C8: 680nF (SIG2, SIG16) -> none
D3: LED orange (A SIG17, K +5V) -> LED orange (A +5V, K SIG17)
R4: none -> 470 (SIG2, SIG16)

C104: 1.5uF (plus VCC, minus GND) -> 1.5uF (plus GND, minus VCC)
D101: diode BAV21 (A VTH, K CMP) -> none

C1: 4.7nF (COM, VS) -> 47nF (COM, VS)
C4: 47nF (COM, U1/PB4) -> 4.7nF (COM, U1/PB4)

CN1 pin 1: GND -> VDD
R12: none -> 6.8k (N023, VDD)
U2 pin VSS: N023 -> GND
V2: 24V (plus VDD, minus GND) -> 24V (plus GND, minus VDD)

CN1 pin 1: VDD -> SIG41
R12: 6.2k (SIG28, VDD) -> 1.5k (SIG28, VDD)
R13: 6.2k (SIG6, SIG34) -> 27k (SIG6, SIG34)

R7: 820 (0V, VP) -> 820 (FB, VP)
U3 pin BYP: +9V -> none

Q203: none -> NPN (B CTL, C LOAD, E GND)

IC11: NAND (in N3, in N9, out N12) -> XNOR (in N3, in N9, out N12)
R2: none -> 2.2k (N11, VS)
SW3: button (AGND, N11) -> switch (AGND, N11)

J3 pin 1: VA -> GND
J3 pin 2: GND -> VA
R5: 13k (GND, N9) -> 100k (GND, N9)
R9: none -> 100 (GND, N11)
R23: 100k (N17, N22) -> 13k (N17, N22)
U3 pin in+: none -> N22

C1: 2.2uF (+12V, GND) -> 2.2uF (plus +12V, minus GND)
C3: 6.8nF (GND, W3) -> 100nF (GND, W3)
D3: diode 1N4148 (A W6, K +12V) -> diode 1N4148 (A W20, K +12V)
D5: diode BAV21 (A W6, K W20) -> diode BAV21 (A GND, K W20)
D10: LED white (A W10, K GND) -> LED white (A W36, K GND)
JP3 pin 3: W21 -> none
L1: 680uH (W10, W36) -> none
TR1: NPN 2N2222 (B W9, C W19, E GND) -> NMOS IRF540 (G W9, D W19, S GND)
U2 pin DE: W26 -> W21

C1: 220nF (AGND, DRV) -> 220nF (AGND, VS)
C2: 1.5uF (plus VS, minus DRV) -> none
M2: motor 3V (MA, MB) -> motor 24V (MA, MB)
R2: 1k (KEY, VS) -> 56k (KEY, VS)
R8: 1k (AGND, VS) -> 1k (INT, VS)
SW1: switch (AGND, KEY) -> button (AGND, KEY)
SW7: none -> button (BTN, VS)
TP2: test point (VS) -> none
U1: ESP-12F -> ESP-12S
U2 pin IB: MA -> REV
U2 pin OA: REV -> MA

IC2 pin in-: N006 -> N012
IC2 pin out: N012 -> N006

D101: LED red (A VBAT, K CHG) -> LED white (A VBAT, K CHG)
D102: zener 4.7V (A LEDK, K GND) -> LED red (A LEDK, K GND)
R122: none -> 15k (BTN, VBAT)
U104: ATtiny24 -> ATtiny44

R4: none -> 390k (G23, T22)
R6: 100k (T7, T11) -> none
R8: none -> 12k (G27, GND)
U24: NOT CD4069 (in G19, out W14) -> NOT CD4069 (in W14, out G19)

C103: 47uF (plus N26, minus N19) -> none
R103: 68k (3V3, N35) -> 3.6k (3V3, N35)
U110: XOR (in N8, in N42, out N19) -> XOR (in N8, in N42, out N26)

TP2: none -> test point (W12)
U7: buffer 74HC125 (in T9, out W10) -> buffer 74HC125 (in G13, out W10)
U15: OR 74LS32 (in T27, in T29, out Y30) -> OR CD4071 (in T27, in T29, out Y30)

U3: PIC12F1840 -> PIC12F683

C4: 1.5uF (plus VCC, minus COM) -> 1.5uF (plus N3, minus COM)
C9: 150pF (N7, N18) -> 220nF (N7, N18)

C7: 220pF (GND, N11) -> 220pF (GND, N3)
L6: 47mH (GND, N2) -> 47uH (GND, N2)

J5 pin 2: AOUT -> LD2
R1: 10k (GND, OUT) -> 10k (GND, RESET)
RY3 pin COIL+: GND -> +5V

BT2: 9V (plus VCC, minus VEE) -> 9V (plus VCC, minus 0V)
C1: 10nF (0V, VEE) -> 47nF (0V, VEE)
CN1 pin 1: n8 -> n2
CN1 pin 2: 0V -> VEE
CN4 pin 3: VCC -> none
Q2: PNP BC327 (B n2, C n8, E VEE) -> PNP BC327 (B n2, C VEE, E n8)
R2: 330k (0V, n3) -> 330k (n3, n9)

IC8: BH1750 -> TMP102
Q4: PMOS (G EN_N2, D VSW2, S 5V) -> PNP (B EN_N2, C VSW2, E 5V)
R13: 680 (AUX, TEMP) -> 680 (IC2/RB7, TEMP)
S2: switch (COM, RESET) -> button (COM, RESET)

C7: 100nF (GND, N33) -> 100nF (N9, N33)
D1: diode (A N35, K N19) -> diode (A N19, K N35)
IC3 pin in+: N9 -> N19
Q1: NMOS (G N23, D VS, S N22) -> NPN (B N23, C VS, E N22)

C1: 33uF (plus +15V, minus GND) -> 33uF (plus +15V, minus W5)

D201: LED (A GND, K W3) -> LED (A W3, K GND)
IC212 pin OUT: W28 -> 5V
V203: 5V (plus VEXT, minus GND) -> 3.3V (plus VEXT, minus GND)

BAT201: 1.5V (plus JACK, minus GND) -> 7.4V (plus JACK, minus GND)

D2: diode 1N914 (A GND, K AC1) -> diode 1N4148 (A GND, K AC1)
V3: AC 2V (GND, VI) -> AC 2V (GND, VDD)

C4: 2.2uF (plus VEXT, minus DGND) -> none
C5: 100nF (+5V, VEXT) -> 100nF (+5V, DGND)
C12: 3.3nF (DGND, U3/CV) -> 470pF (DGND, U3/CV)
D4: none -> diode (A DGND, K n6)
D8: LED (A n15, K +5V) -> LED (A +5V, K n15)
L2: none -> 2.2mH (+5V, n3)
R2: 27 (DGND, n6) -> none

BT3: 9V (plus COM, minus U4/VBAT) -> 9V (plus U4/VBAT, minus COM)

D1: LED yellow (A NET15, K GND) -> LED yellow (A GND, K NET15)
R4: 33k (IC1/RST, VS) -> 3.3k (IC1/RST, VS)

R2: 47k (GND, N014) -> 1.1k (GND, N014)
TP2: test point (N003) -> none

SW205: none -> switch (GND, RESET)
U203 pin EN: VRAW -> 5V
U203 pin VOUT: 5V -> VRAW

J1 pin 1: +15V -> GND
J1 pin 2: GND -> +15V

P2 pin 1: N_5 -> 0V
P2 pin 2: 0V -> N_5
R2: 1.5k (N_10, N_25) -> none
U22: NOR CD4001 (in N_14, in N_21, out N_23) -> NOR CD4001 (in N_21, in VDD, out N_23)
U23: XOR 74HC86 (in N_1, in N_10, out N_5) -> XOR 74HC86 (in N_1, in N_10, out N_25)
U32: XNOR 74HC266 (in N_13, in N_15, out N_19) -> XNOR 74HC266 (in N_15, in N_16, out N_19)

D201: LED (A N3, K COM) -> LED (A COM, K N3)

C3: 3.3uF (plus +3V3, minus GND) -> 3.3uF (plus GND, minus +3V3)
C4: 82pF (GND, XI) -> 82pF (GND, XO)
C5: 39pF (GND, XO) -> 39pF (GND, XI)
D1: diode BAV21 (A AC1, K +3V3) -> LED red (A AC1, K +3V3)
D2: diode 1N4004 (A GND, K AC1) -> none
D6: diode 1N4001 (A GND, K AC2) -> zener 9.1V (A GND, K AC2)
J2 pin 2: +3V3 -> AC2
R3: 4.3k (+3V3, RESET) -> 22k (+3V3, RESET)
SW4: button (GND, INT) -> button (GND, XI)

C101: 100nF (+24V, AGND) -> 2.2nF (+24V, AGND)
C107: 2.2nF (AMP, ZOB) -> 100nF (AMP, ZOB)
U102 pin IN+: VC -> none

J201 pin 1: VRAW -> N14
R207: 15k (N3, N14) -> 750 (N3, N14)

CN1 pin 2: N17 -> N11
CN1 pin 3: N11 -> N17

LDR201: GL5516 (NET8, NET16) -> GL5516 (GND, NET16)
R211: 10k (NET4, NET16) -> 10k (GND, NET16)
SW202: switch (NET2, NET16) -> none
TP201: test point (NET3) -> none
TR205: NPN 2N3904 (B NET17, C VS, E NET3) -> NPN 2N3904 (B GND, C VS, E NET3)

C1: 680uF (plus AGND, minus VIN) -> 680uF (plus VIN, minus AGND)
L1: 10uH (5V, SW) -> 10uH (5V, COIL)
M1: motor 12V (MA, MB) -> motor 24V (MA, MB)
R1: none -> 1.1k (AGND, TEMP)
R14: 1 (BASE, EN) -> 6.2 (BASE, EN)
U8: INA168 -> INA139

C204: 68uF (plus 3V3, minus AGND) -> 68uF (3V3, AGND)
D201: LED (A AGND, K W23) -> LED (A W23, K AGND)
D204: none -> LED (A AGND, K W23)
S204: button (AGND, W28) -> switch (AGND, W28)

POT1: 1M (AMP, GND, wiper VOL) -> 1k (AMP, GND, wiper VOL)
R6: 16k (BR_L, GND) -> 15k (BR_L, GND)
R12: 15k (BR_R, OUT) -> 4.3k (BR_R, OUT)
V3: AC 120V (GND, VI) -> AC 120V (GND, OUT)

» Work task
Filter the records above and return every line that holds the word "test".

» Solved exercise
TP2: test point (VS) -> none
TP2: none -> test point (W12)
TP2: test point (N003) -> none
TP201: test point (NET3) -> none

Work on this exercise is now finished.